Work required: Show each line of the records below that contains the word "time". Case counts.

[Extracted records]
— Start —

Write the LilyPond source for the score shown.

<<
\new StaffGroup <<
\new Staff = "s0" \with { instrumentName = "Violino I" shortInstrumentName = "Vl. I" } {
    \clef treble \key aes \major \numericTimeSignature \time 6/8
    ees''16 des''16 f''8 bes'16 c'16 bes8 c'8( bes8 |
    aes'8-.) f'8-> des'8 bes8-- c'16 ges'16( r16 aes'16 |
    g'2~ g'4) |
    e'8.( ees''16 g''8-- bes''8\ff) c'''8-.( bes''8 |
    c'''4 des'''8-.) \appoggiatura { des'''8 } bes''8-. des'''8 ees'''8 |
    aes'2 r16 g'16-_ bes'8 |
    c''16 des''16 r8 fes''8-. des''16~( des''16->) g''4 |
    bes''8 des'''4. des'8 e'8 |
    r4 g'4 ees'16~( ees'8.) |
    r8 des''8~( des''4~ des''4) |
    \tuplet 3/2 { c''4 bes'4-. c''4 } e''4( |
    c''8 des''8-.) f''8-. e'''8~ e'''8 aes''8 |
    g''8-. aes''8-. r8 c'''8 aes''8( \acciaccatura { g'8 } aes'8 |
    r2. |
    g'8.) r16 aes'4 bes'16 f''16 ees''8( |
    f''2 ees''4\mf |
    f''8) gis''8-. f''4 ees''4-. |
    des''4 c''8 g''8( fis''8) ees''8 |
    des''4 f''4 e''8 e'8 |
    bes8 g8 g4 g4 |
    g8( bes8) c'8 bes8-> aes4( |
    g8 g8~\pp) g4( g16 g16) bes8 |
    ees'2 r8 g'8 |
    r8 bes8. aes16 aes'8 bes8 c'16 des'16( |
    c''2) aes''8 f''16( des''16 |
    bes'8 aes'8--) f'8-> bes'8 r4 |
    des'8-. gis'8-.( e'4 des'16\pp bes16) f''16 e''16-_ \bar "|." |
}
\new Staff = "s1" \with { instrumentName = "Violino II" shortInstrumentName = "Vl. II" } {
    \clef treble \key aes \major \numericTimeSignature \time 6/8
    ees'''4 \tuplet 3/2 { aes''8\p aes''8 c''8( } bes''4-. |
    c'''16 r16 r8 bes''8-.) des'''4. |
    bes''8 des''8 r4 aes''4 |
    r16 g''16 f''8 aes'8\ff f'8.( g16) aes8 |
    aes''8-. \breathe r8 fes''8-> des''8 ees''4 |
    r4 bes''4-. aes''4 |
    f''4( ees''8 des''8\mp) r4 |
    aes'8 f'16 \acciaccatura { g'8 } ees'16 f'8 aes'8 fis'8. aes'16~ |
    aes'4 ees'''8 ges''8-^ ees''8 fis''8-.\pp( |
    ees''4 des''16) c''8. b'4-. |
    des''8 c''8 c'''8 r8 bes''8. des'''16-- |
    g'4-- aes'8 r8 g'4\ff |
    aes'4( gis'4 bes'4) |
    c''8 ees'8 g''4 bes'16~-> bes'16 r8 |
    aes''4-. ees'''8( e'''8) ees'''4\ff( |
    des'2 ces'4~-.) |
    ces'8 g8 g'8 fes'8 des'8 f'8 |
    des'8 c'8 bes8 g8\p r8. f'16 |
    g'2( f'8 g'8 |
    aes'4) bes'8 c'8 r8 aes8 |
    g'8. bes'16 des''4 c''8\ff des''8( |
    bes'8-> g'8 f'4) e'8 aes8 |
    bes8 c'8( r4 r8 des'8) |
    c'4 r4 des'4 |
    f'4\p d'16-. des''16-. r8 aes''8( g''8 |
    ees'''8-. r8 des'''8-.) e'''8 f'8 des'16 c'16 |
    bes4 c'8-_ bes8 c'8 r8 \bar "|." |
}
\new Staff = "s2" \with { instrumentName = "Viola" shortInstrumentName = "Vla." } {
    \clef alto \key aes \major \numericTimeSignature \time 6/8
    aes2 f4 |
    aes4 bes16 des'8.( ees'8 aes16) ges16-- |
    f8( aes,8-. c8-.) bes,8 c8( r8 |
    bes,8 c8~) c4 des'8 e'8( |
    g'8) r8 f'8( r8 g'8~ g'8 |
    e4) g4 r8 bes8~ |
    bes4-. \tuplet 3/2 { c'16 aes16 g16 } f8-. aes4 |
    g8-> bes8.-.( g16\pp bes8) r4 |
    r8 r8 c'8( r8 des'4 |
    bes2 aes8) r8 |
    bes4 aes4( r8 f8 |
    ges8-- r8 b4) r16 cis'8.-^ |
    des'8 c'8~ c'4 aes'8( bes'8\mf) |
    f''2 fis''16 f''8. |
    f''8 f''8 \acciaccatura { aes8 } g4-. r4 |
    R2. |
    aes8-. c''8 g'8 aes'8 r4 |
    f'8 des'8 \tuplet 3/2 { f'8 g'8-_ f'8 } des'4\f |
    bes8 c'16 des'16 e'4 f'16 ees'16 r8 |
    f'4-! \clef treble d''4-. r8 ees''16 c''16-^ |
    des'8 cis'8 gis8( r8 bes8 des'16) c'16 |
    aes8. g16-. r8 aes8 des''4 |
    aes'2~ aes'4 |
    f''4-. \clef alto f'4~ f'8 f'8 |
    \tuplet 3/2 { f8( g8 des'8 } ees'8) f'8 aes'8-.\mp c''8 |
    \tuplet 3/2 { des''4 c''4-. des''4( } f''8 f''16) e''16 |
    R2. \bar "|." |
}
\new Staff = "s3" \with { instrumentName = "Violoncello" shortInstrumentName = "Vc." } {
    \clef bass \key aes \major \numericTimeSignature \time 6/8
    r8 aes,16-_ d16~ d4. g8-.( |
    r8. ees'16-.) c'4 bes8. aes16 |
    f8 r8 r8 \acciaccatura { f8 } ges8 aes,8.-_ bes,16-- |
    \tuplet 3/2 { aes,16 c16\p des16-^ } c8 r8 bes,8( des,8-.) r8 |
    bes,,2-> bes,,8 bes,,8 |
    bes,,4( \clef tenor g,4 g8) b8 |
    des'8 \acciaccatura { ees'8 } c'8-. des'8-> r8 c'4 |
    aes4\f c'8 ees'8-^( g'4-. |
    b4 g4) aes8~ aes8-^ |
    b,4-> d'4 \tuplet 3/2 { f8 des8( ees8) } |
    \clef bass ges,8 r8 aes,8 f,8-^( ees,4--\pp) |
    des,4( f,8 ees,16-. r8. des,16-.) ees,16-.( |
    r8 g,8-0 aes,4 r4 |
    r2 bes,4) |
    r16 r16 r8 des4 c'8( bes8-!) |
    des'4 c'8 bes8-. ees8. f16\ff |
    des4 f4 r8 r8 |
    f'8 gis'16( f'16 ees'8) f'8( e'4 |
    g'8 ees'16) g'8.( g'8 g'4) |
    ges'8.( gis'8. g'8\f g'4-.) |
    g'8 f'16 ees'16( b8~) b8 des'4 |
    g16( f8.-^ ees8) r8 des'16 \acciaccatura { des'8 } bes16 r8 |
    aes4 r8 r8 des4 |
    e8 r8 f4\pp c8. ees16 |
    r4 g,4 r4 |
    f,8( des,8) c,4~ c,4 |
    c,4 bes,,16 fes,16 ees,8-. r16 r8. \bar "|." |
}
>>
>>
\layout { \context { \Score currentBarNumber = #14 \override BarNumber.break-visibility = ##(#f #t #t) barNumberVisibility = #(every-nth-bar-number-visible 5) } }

— End —

Exercise response:
    \clef treble \key aes \major \numericTimeSignature \time 6/8
    \clef treble \key aes \major \numericTimeSignature \time 6/8
    \clef alto \key aes \major \numericTimeSignature \time 6/8
    \clef bass \key aes \major \numericTimeSignature \time 6/8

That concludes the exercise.